■ WORK REQUIRED ■
Using the records below, locate all lines containing "LIGHT" and return them.

===== RECORDED INFORMATION

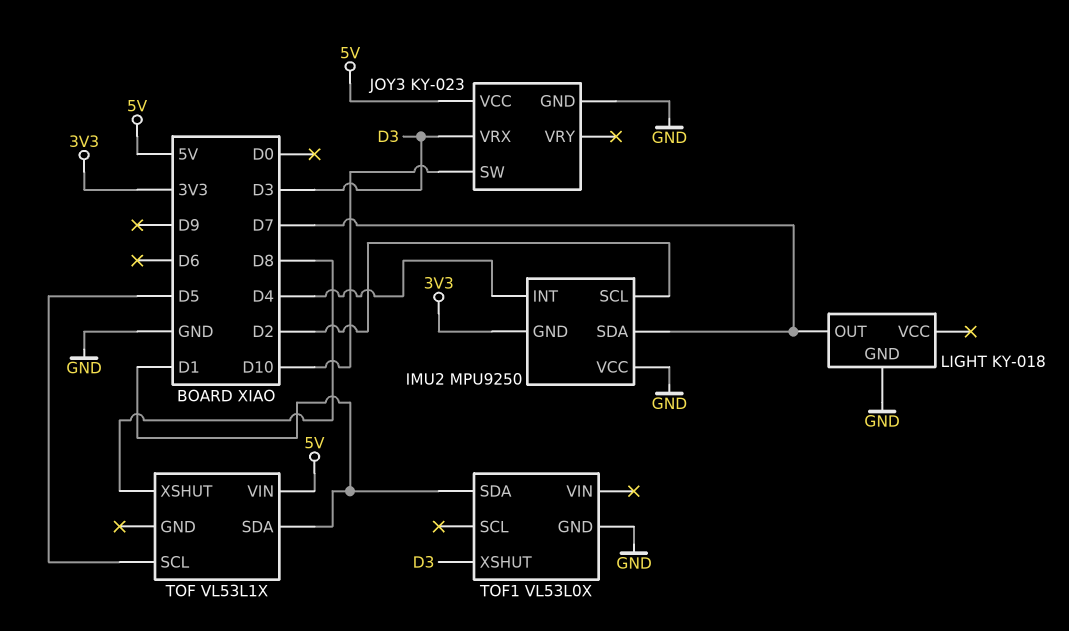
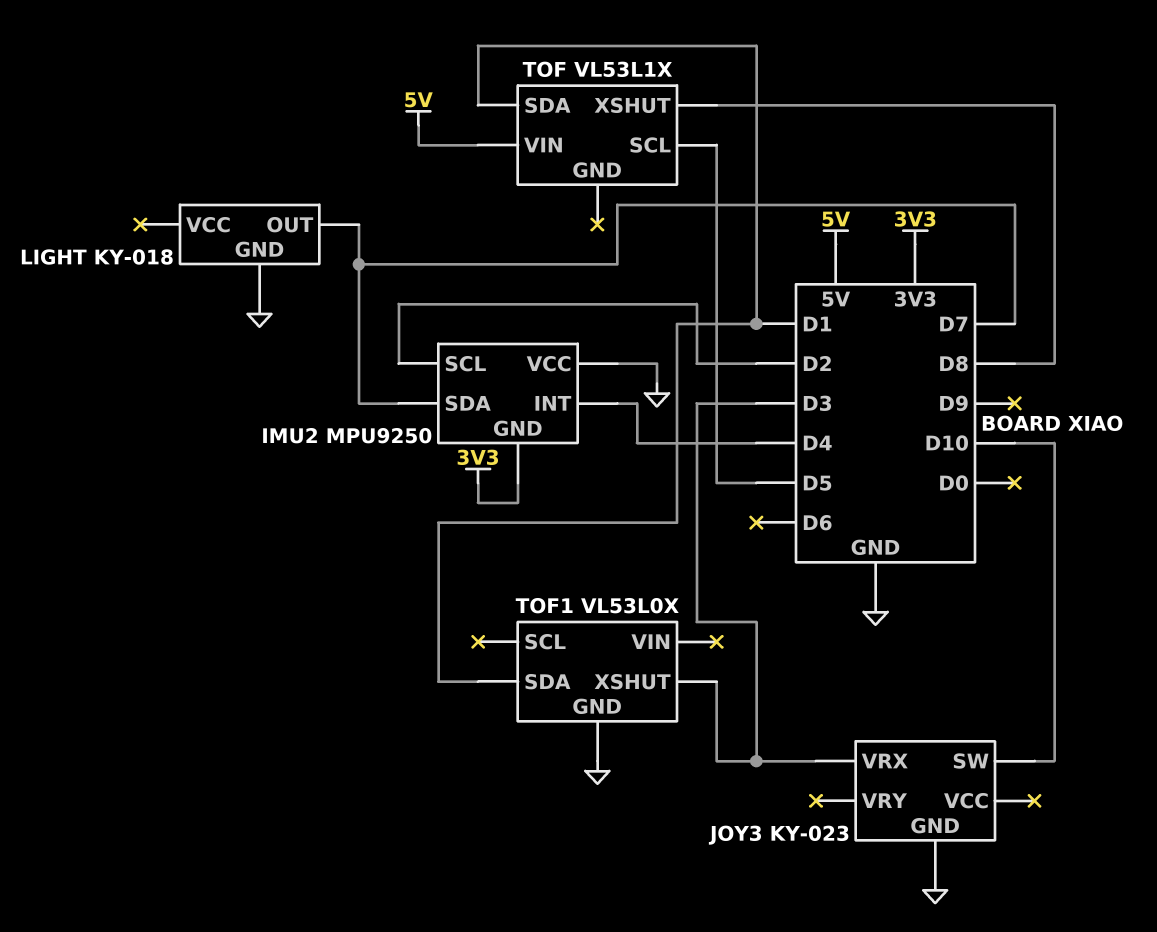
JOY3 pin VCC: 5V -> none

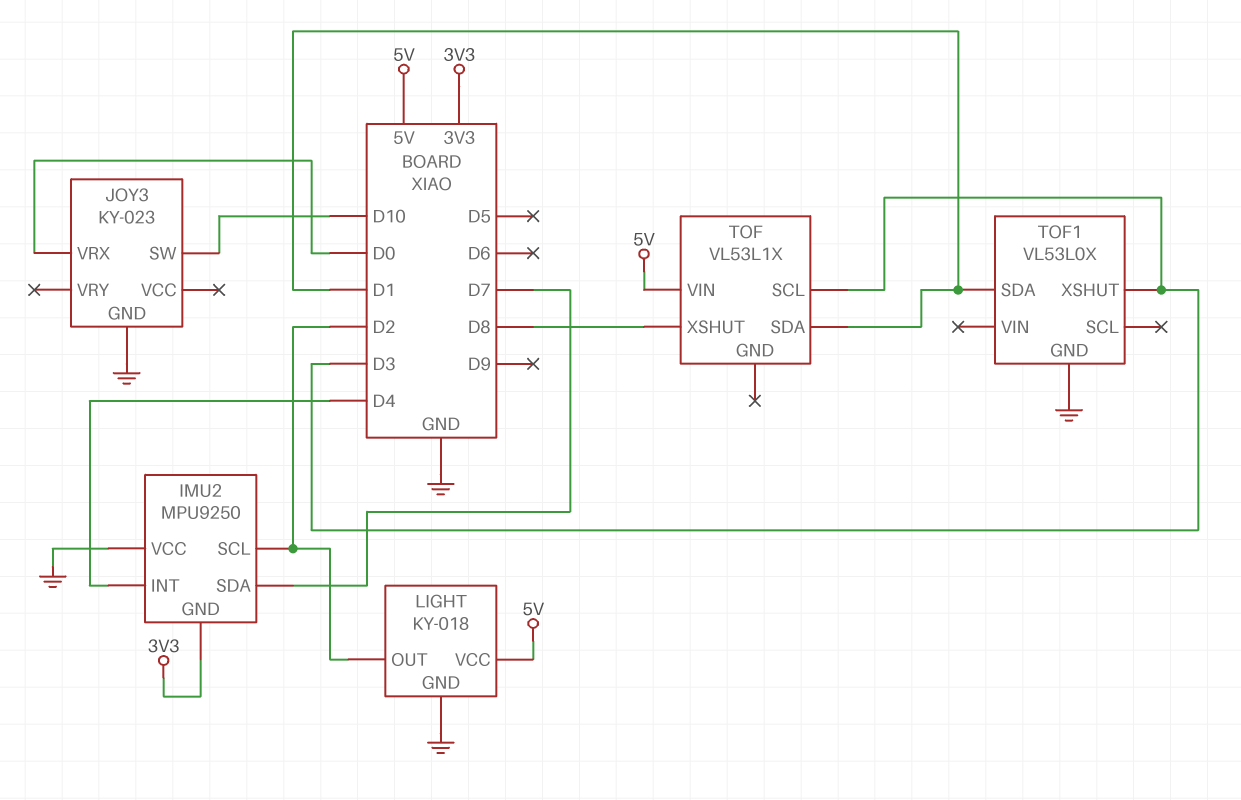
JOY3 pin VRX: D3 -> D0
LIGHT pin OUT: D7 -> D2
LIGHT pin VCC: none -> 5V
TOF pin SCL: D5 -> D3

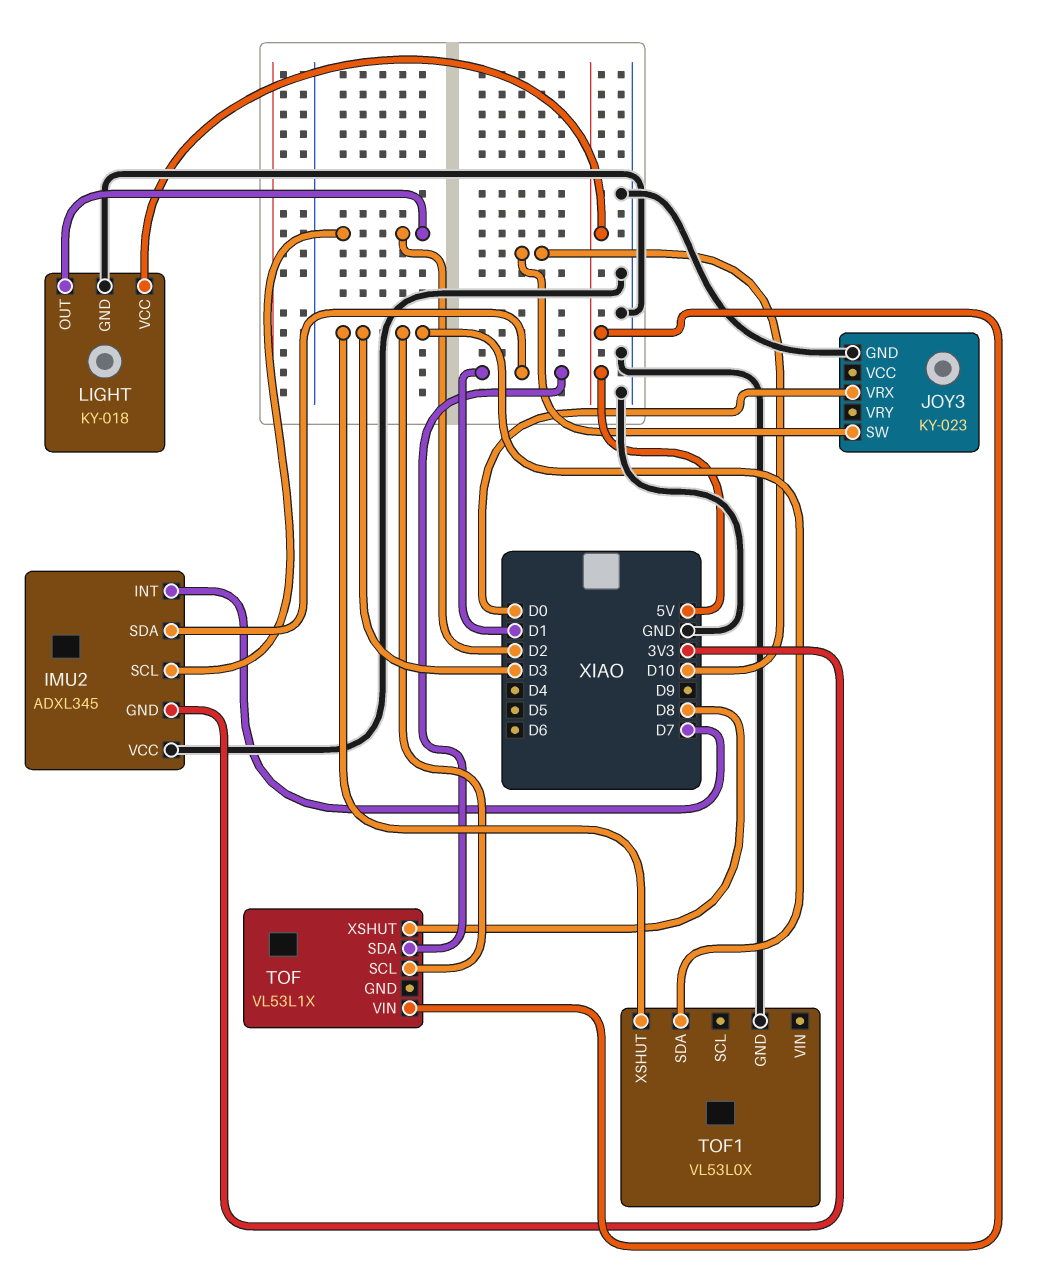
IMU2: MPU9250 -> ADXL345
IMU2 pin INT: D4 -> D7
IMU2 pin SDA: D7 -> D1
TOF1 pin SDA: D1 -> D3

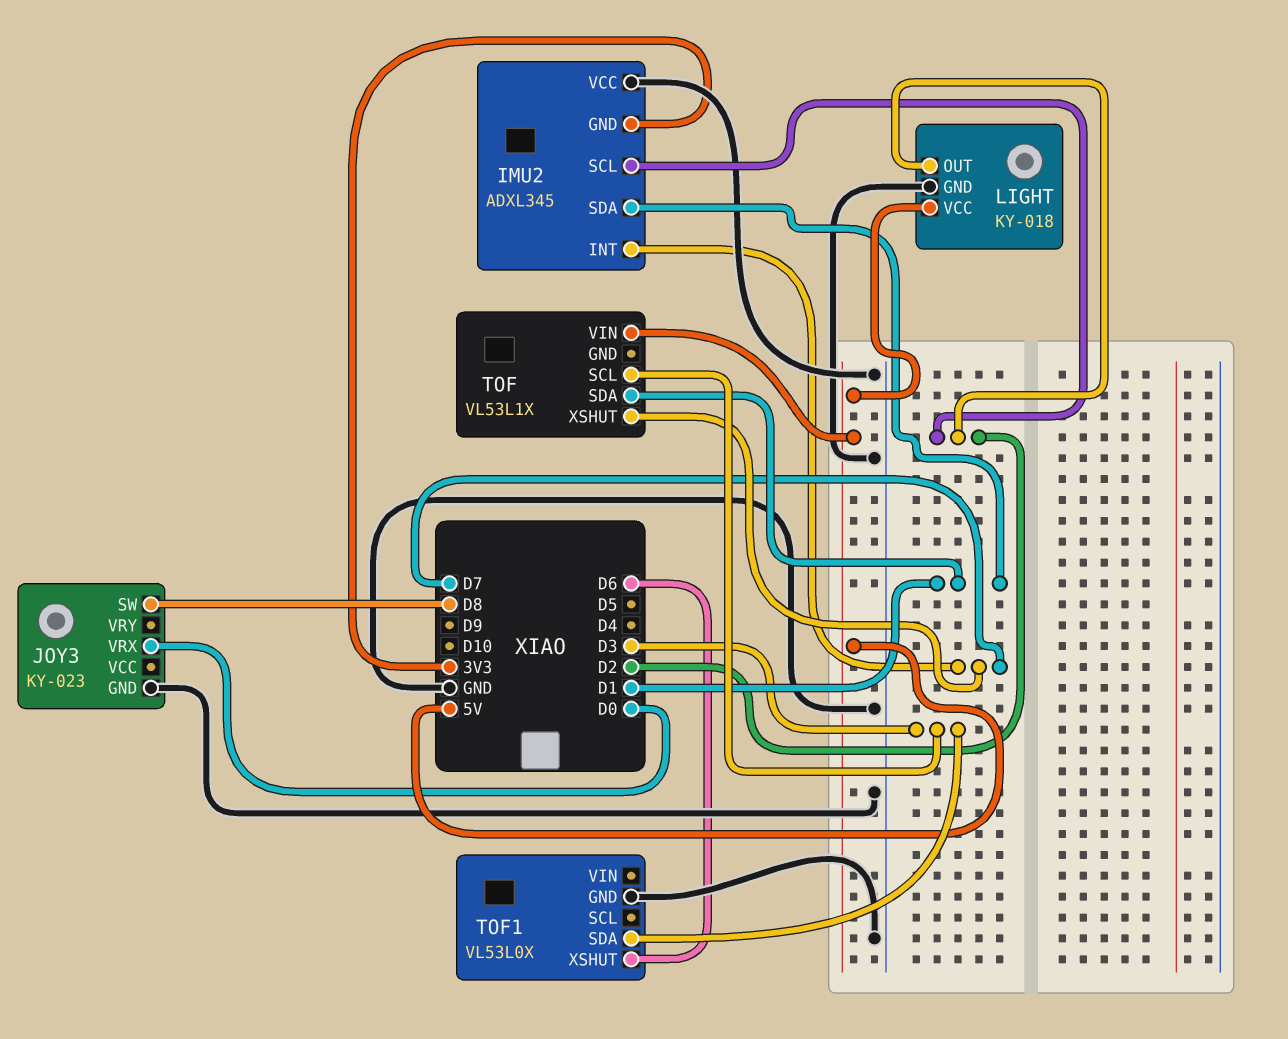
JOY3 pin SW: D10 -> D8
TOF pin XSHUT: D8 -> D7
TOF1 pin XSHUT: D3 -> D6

==========

■ RESPONSE TO THIS TASK ■
LIGHT pin OUT: D7 -> D2
LIGHT pin VCC: none -> 5V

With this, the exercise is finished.